> Your objective
Could you output each record below exactly as it stands and leave the pictures out?

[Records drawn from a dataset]
········
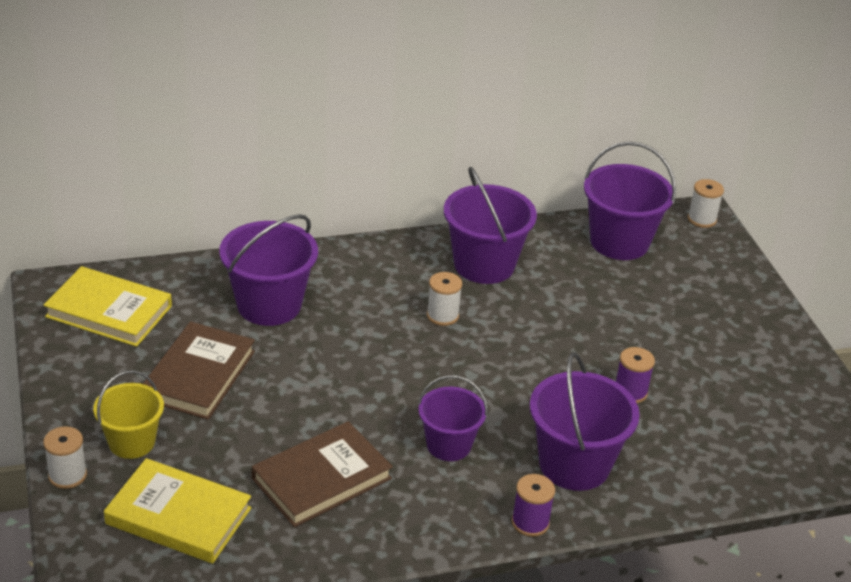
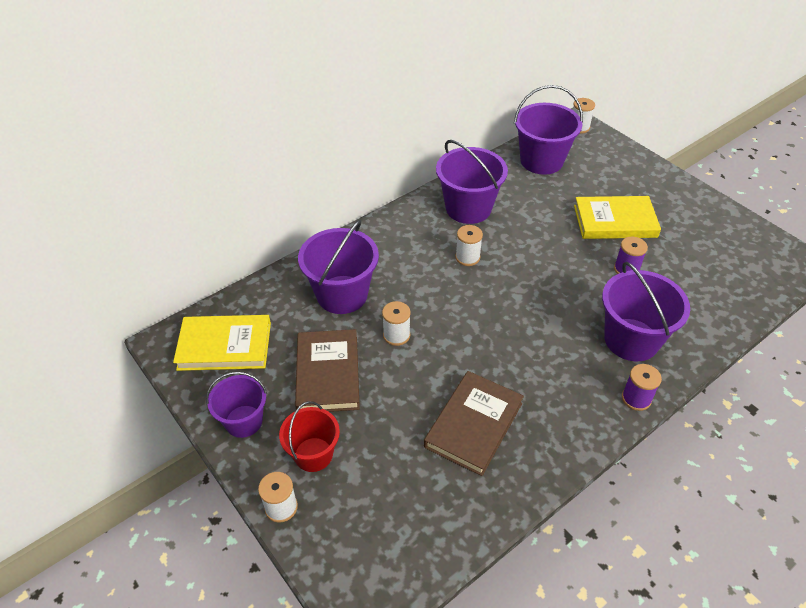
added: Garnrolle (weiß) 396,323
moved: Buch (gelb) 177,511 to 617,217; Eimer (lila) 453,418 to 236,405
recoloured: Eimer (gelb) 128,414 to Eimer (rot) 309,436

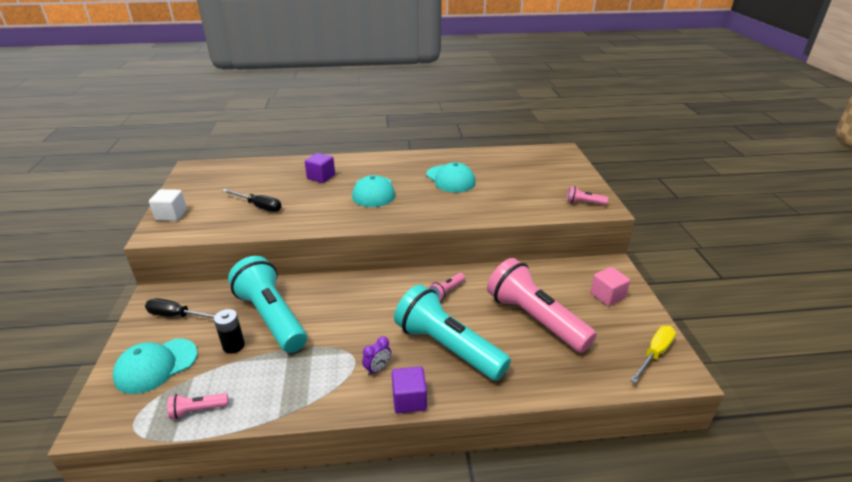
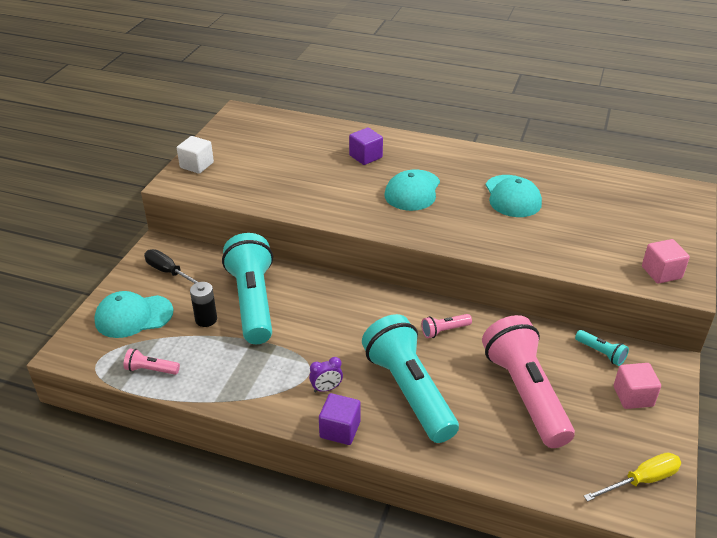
removed: Schraubenzieher (schwarz) 252,200
added: Taschenlampe (türkis) 602,348
replaced: Taschenlampe (rosa) 587,195 to Kubus (rosa) 666,261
········
> Solution
added: Garnrolle (weiß) 396,323
moved: Buch (gelb) 177,511 to 617,217; Eimer (lila) 453,418 to 236,405
recoloured: Eimer (gelb) 128,414 to Eimer (rot) 309,436

removed: Schraubenzieher (schwarz) 252,200
added: Taschenlampe (türkis) 602,348
replaced: Taschenlampe (rosa) 587,195 to Kubus (rosa) 666,261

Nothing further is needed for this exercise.